» Task inputs
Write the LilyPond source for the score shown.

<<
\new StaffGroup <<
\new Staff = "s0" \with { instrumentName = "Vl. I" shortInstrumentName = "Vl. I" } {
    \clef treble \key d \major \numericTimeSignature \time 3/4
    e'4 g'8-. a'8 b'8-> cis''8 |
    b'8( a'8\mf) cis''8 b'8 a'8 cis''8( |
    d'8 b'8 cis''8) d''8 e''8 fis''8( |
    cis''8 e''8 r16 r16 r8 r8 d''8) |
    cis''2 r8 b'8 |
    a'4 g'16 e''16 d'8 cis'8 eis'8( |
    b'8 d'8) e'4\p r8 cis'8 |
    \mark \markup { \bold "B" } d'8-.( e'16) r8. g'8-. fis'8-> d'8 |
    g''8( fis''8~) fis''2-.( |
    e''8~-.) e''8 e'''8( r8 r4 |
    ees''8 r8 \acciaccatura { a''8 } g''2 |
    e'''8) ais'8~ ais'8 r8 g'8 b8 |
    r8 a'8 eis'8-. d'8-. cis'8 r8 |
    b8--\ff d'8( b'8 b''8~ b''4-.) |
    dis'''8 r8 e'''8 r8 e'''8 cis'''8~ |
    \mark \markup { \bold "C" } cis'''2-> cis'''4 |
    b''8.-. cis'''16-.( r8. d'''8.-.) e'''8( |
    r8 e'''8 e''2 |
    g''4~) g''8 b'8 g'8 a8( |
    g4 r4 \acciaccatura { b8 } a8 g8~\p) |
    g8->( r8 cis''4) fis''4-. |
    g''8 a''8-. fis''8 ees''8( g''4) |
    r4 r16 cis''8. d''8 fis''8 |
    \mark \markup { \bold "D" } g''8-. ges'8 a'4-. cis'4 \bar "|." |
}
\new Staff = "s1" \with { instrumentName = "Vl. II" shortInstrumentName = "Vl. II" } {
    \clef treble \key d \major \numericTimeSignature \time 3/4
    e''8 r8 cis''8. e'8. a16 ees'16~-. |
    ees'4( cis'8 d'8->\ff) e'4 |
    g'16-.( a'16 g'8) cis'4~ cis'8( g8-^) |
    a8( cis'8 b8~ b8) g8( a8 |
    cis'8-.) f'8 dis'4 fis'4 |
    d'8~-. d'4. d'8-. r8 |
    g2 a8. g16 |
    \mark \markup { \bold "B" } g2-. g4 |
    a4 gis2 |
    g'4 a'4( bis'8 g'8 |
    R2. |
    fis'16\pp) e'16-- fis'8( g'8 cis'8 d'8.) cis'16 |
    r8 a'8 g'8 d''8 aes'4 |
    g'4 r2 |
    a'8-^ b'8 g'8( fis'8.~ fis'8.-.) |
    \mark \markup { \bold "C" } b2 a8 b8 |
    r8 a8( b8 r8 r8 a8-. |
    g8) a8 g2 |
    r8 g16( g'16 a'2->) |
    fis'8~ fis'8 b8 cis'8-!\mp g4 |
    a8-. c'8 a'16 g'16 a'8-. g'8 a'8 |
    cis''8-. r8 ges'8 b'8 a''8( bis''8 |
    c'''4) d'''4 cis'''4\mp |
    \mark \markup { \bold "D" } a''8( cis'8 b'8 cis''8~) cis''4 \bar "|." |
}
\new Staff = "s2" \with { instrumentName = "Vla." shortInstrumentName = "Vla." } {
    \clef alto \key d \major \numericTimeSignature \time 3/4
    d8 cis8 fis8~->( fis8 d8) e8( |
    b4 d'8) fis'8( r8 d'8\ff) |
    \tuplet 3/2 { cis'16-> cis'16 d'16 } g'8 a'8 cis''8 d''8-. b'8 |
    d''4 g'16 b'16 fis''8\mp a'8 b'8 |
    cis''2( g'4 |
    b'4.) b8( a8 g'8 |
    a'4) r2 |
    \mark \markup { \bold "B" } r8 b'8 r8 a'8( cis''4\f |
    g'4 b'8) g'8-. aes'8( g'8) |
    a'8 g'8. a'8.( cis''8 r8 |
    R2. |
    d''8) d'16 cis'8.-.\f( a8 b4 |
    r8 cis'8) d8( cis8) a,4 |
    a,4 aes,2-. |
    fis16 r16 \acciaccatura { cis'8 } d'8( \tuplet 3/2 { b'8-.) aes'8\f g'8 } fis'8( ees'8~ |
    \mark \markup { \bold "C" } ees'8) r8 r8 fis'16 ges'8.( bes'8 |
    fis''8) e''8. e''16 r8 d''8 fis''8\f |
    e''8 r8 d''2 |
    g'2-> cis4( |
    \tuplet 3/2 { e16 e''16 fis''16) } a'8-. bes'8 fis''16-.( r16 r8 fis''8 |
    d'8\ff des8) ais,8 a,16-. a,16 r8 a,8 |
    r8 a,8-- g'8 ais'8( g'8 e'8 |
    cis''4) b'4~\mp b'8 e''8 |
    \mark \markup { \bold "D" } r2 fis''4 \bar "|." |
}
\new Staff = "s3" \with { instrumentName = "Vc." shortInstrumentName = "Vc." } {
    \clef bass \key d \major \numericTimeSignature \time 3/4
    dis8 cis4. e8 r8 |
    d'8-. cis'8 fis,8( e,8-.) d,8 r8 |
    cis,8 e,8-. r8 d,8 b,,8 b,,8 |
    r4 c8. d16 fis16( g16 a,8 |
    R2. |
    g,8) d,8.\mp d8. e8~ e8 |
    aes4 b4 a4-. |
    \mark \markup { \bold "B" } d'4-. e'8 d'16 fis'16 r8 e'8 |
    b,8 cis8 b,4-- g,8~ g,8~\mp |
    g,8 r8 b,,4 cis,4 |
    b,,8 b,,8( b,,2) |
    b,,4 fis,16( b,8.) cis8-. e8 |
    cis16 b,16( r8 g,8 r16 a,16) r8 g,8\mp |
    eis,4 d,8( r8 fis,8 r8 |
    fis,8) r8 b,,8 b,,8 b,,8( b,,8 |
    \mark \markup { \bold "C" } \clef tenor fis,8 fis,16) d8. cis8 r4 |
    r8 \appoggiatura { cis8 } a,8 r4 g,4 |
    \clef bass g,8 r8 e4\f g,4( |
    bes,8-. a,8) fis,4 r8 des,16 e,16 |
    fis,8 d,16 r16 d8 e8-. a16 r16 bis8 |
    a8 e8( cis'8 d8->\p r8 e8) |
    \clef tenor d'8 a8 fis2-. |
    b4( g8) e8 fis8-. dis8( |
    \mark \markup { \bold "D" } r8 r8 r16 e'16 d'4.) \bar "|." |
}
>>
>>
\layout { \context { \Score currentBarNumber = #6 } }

» Problem
Find every line in the records above that contains the string "instrumentName" and copy each one in full. Case counts.

» Solution below
\new Staff = "s0" \with { instrumentName = "Vl. I" shortInstrumentName = "Vl. I" } {
\new Staff = "s1" \with { instrumentName = "Vl. II" shortInstrumentName = "Vl. II" } {
\new Staff = "s2" \with { instrumentName = "Vla." shortInstrumentName = "Vla." } {
\new Staff = "s3" \with { instrumentName = "Vc." shortInstrumentName = "Vc." } {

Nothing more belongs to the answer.